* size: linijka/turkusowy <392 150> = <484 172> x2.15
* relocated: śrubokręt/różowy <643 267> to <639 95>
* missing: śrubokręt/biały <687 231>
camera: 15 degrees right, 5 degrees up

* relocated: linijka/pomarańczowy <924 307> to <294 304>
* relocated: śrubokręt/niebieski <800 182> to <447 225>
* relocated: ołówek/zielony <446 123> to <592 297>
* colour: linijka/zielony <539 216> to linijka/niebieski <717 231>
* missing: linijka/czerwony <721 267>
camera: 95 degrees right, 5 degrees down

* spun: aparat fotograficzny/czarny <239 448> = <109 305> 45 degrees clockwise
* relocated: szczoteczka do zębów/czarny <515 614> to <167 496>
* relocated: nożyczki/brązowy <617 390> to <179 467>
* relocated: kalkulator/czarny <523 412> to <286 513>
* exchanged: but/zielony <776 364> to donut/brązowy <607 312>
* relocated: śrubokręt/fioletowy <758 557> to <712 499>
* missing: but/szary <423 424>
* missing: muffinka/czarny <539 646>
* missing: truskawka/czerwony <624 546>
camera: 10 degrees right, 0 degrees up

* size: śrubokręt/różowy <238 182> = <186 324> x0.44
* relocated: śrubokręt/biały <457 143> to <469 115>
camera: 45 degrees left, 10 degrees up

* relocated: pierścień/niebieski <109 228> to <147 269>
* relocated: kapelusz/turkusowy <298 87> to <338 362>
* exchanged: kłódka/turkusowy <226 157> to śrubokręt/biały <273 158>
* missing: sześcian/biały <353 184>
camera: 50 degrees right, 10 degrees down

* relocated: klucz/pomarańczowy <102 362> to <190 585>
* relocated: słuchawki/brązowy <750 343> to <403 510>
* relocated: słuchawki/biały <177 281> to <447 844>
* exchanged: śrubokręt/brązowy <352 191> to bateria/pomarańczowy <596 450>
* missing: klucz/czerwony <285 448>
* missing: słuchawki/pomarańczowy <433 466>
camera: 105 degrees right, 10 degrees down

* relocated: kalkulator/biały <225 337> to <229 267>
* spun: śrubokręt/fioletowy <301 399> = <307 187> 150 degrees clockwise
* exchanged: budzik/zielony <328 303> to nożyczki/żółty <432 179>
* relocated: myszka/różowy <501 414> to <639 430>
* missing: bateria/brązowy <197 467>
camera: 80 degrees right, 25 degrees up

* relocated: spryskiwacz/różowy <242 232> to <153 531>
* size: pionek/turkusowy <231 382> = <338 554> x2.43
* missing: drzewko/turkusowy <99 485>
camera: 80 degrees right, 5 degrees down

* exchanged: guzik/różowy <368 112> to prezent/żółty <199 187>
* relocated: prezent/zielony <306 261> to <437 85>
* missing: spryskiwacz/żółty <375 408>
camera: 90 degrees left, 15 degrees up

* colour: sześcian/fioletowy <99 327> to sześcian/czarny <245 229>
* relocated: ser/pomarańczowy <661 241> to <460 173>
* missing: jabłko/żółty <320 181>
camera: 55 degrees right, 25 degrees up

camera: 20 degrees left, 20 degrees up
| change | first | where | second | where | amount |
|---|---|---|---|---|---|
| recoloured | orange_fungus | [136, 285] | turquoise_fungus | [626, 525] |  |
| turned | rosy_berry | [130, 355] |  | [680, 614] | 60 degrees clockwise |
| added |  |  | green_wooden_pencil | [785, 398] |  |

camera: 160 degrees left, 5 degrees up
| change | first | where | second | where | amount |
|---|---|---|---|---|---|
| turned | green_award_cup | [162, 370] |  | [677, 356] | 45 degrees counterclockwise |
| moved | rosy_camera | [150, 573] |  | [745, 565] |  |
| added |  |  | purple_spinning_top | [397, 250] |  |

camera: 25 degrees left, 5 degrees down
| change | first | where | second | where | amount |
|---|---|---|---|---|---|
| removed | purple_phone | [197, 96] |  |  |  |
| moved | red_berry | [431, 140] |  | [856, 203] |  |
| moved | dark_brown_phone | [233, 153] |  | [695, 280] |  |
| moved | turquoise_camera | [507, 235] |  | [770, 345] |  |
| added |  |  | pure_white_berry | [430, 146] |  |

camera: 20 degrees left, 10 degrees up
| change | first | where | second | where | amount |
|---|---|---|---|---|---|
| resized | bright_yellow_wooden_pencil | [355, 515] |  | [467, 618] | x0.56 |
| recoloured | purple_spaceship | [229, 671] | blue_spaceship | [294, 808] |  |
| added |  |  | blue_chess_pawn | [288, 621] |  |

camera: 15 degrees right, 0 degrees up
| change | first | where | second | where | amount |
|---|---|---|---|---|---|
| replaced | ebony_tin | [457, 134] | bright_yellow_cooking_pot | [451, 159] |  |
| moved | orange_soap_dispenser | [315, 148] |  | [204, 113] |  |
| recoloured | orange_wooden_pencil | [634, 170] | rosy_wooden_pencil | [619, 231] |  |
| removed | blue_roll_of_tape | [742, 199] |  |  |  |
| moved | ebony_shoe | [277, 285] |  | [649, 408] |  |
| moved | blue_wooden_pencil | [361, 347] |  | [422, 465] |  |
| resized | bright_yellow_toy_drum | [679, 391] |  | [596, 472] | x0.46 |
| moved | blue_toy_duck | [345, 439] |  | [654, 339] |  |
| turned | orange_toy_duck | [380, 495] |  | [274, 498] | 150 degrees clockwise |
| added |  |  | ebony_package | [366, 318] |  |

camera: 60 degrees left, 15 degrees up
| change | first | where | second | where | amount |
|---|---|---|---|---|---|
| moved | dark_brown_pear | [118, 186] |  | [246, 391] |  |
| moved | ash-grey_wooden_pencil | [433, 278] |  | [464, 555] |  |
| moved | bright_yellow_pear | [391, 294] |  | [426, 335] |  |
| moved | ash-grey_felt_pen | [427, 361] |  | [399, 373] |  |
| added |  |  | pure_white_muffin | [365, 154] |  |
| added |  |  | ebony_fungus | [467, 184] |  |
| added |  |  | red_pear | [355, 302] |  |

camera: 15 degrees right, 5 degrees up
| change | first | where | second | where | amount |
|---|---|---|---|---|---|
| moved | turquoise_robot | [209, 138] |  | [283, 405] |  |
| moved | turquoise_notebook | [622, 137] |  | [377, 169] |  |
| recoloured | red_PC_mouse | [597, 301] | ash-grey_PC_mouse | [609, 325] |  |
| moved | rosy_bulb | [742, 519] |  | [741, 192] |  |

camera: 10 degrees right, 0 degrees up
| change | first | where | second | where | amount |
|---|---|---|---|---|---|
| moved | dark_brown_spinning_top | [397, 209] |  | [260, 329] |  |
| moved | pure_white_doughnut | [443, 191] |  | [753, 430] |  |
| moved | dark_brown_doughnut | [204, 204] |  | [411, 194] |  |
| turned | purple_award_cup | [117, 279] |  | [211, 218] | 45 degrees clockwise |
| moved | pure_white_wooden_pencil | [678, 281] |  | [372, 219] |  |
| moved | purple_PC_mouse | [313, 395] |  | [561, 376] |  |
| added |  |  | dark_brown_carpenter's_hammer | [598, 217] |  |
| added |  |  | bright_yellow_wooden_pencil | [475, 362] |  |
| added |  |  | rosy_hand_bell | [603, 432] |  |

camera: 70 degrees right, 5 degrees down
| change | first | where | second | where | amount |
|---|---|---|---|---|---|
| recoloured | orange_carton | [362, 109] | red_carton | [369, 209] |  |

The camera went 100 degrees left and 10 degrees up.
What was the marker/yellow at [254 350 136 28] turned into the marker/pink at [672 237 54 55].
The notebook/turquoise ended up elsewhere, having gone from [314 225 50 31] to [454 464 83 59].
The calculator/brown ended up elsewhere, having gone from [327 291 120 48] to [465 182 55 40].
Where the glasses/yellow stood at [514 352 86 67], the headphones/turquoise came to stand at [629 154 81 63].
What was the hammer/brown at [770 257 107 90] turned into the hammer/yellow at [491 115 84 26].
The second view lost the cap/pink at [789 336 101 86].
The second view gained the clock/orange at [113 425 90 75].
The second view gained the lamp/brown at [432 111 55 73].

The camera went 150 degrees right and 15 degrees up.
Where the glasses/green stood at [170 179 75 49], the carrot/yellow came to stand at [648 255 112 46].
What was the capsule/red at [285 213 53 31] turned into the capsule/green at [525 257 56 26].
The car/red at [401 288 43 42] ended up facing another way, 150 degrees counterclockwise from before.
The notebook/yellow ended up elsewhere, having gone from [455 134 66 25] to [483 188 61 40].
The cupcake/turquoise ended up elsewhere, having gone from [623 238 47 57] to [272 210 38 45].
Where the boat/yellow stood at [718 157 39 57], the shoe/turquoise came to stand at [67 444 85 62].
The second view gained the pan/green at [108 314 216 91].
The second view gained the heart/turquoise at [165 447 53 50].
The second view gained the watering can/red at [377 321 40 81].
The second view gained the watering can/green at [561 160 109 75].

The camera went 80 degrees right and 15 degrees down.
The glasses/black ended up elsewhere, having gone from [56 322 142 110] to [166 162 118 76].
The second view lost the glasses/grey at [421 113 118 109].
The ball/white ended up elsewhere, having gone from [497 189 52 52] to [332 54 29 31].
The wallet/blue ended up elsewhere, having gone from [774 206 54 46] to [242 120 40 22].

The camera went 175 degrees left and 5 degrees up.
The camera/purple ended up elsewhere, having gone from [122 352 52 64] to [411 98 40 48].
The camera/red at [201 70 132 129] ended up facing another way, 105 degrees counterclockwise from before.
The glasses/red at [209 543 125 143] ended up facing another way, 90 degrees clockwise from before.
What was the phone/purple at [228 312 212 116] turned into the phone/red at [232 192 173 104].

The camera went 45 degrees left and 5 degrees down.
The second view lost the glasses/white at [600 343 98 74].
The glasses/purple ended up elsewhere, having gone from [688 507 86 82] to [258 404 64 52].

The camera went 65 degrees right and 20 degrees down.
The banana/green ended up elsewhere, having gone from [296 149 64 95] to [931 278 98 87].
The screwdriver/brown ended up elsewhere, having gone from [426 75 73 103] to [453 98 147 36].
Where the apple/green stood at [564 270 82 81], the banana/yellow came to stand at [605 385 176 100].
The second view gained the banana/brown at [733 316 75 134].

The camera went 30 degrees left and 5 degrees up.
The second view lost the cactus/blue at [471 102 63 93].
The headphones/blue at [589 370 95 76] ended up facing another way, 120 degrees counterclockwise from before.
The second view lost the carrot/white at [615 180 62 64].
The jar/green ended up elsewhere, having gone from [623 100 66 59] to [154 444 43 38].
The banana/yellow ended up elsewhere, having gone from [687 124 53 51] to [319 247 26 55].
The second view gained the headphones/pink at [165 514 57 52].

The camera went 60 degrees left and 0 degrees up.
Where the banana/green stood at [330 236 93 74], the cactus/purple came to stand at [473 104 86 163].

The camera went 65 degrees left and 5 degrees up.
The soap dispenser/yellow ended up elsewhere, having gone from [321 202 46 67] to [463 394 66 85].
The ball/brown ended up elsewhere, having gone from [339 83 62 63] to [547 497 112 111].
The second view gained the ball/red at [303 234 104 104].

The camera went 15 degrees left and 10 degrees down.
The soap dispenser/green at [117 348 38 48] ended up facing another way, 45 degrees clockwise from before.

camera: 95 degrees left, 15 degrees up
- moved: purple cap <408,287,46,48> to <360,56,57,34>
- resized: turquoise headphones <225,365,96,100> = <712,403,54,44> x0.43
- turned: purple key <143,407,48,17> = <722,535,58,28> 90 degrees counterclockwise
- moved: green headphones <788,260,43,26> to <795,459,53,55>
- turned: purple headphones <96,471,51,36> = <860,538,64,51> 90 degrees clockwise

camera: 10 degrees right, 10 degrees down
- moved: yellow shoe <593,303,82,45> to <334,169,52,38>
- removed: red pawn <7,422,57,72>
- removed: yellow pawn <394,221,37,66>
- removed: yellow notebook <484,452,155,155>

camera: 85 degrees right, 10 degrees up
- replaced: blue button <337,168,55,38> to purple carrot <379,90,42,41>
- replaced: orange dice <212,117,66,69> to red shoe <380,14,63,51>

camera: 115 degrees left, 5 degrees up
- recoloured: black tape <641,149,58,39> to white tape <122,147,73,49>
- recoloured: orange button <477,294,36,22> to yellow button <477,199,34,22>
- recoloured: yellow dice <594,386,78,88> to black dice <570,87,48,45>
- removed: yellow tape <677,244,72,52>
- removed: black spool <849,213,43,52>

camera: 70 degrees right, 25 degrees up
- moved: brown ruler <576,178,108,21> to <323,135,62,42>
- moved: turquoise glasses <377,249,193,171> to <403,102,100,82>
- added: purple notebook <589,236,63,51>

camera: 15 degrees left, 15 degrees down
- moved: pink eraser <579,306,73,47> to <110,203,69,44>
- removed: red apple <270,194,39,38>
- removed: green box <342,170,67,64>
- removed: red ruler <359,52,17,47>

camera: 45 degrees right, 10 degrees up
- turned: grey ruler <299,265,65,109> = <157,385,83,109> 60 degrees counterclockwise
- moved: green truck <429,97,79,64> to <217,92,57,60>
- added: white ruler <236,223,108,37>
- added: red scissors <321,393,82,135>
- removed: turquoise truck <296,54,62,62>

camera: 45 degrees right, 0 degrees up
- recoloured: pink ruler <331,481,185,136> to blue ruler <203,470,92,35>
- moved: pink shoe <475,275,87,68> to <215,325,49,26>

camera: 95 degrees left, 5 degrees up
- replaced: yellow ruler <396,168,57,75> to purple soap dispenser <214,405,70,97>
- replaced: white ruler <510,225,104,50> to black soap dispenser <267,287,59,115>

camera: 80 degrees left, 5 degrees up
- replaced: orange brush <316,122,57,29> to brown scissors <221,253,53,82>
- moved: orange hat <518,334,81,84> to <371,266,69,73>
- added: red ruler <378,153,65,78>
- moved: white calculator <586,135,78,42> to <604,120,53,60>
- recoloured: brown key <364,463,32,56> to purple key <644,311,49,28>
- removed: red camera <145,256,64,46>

──────

Directions
The response must repeat exactly the lines from the top of the material through the line containing "śrubokręt/biały <687 231>", both included, with no other output.

Exercise response
* size: linijka/turkusowy <392 150> = <484 172> x2.15
* relocated: śrubokręt/różowy <643 267> to <639 95>
* missing: śrubokręt/biały <687 231>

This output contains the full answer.